Image comparison data
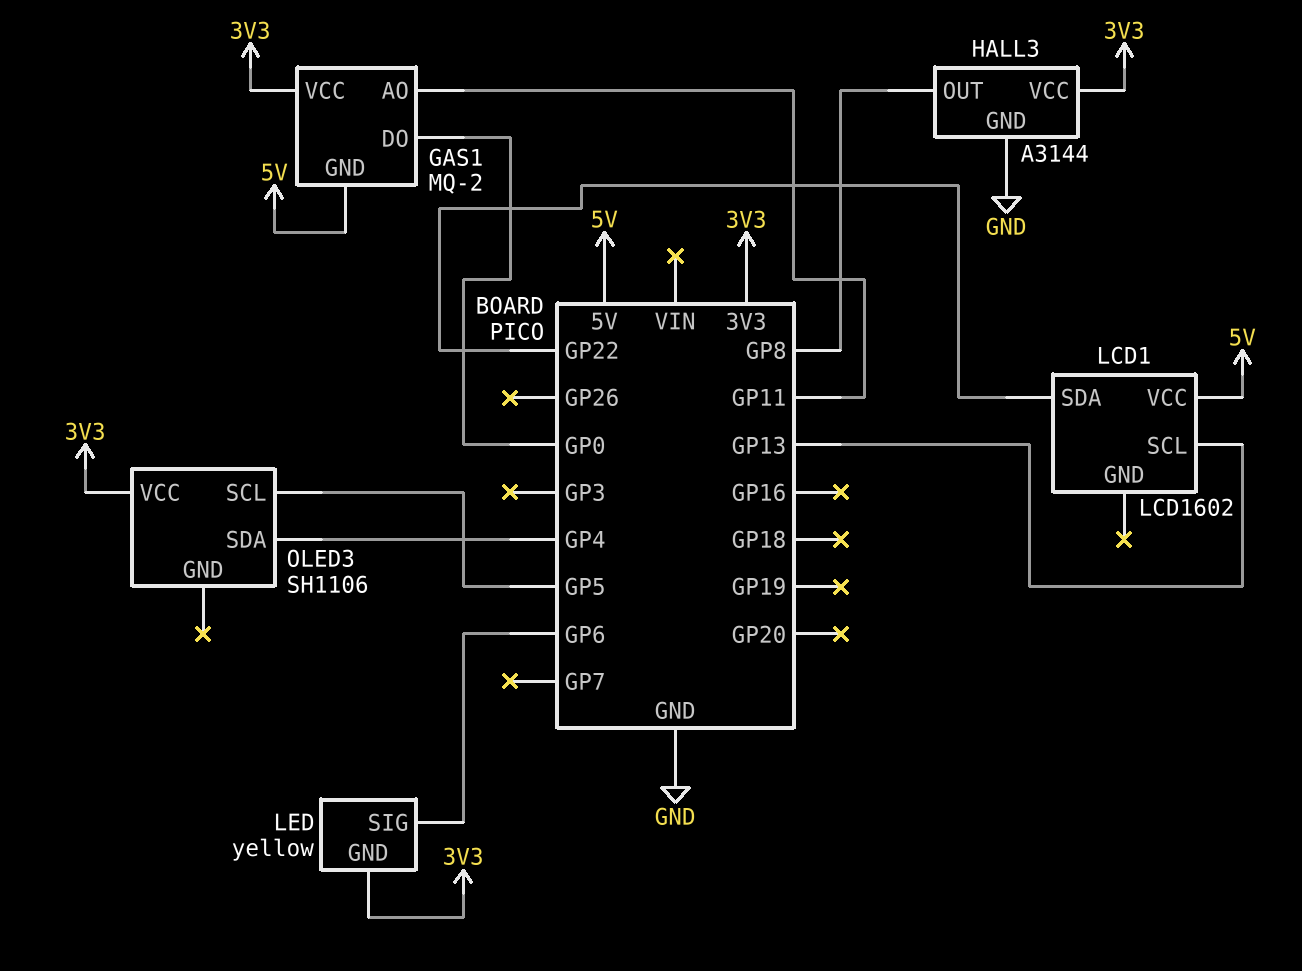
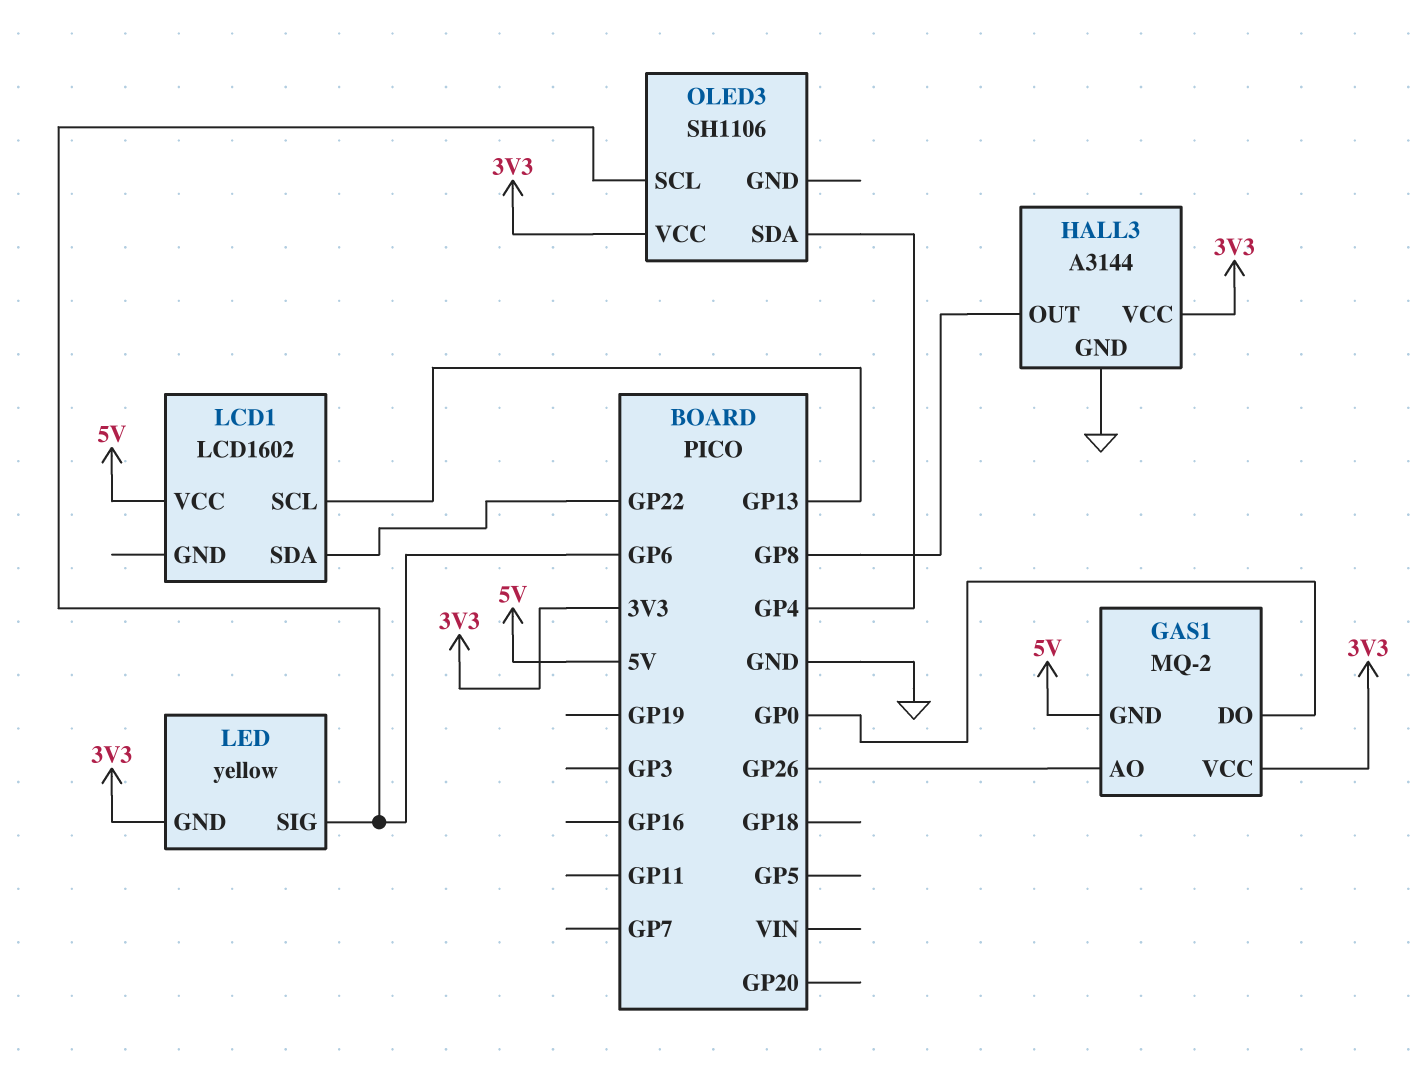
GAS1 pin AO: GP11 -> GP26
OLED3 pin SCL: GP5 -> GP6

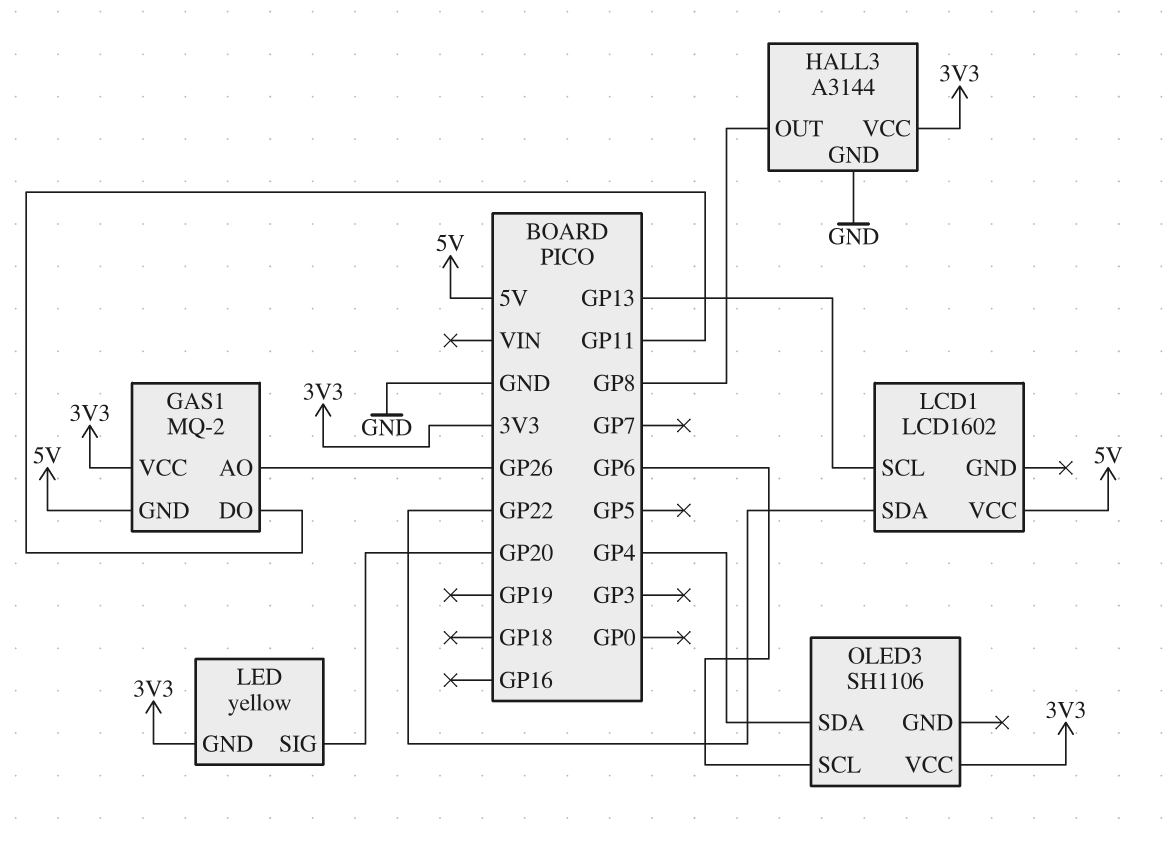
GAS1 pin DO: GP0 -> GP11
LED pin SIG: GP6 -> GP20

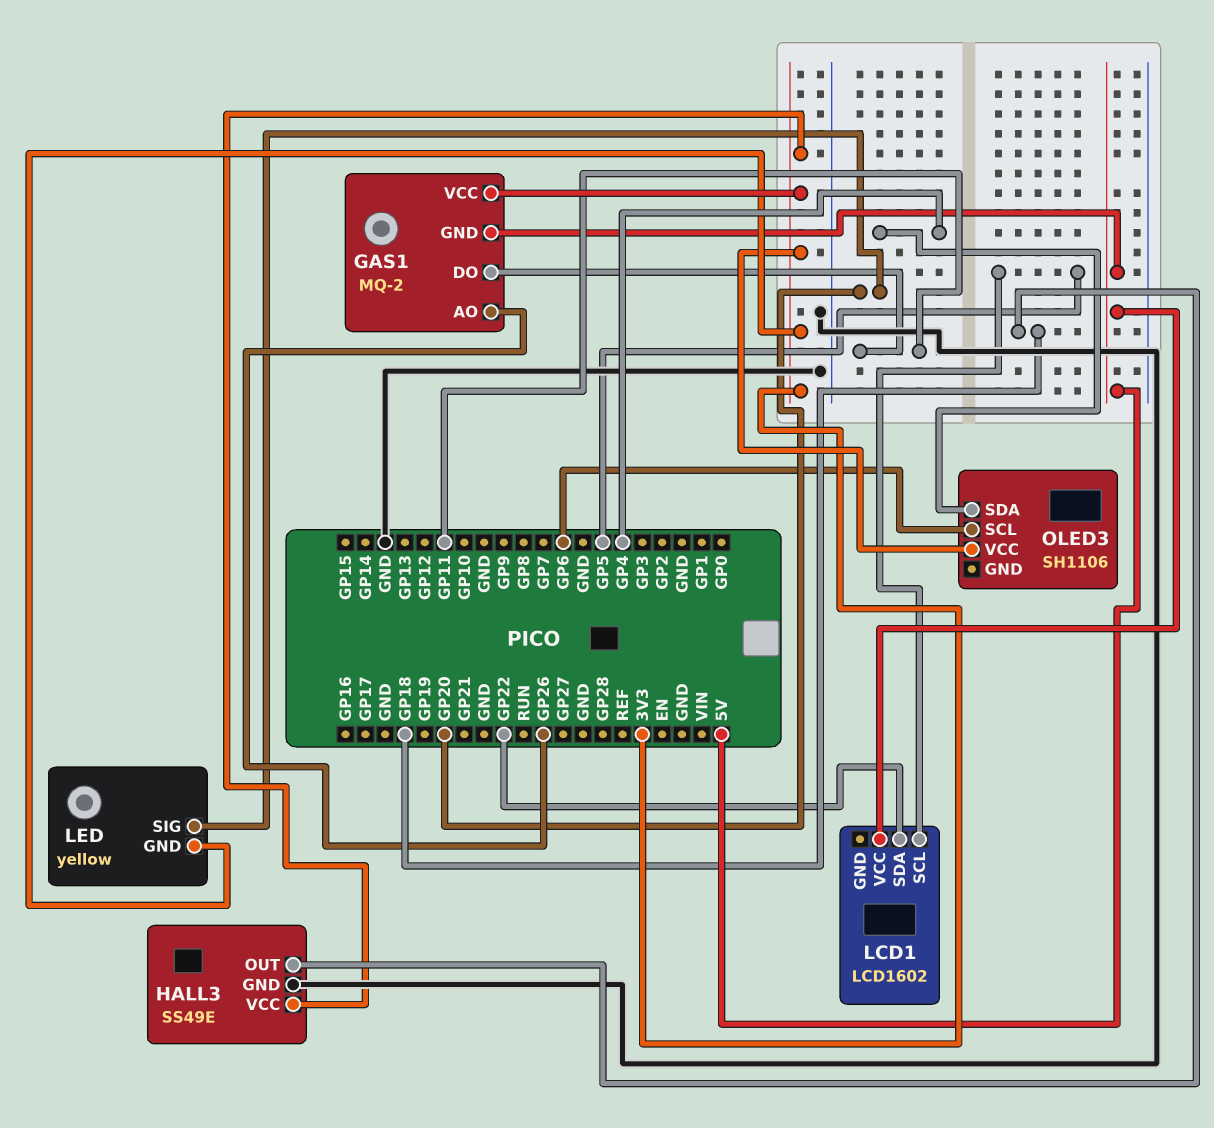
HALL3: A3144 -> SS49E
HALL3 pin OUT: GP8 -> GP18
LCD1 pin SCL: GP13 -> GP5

EXERCISE PROMPT
Print the data again word for word, pictures excluded.

RESPONSE TO THE EXERCISE
GAS1 pin AO: GP11 -> GP26
OLED3 pin SCL: GP5 -> GP6

GAS1 pin DO: GP0 -> GP11
LED pin SIG: GP6 -> GP20

HALL3: A3144 -> SS49E
HALL3 pin OUT: GP8 -> GP18
LCD1 pin SCL: GP13 -> GP5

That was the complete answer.